§ **Your task**: Output all entries verbatim, dropping pictures.

§ **Given information**:
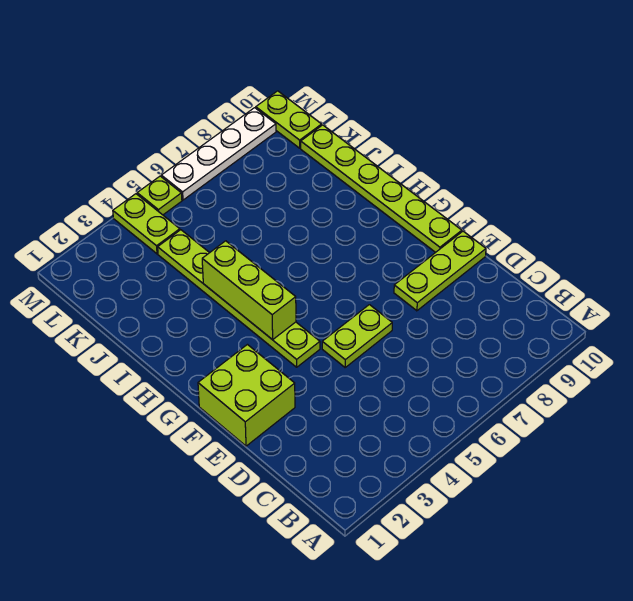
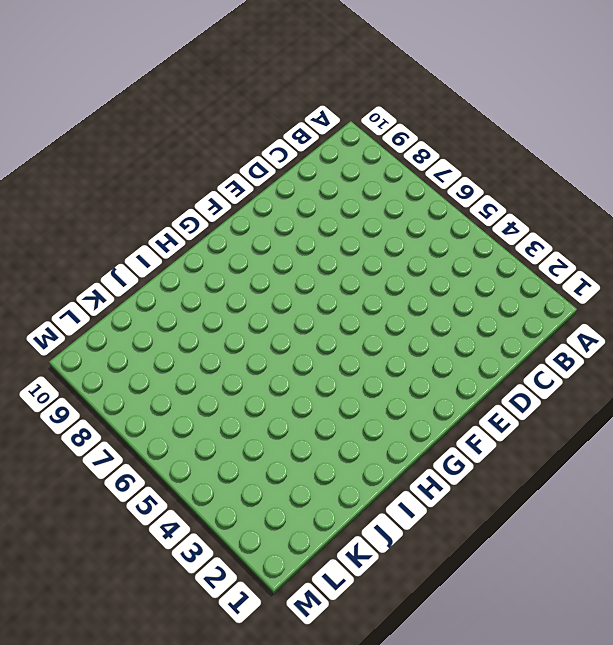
none -> lime brick E1:F2 level 1
none -> lime plate E5:E6 level 1

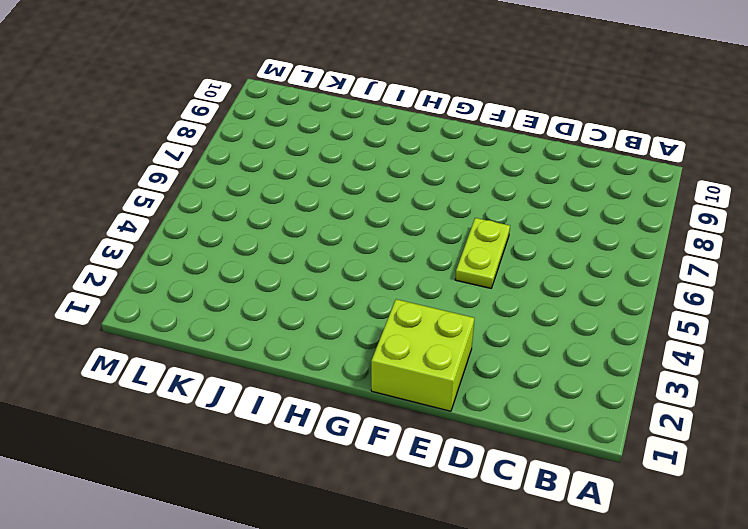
none -> lime plate E8:E10 level 1
none -> lime plate F4:K4 level 1

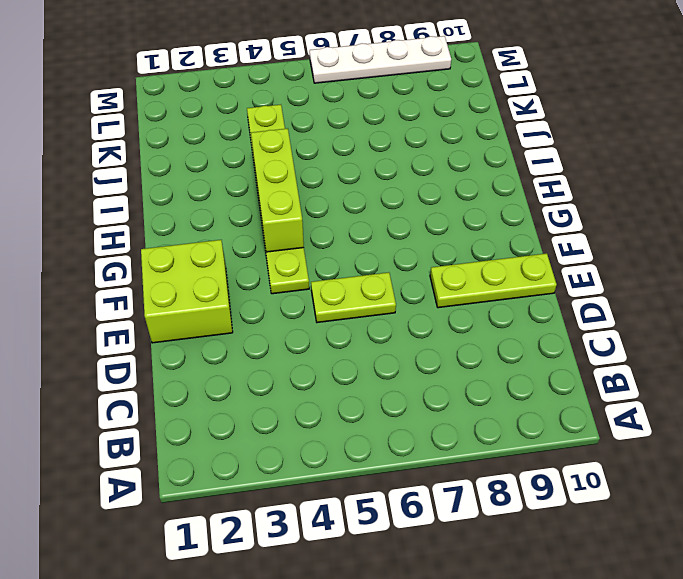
none -> lime plate F10:K10 level 1
none -> lime plate L4:M4 level 1

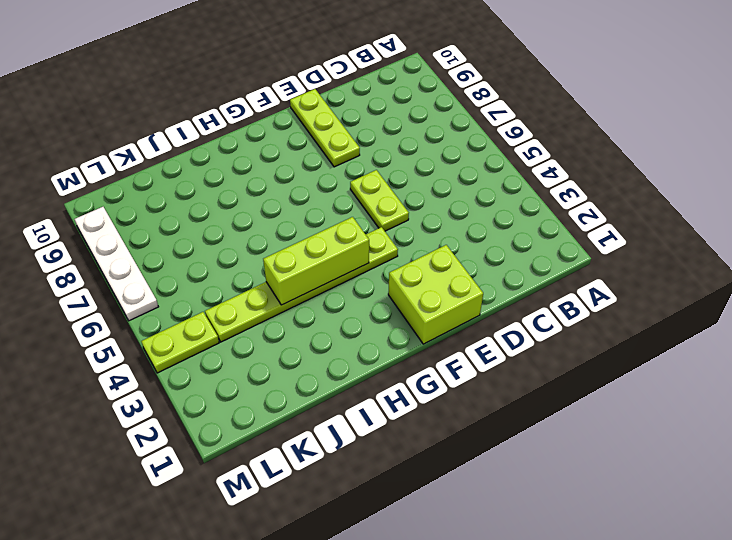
none -> lime plate F10:K10 level 1
none -> lime plate L10:M10 level 1

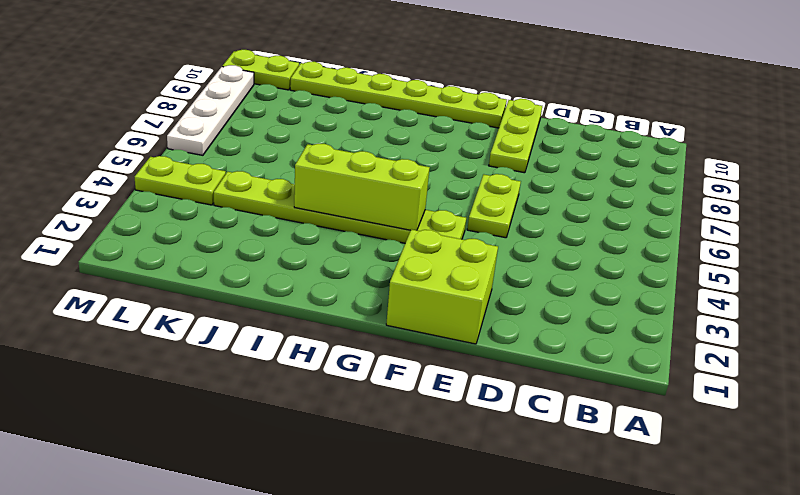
none -> lime plate M5 level 1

§ **Result for this exercise**:
none -> lime brick E1:F2 level 1
none -> lime plate E5:E6 level 1

none -> lime plate E8:E10 level 1
none -> lime plate F4:K4 level 1

none -> lime plate F10:K10 level 1
none -> lime plate L4:M4 level 1

none -> lime plate F10:K10 level 1
none -> lime plate L10:M10 level 1

none -> lime plate M5 level 1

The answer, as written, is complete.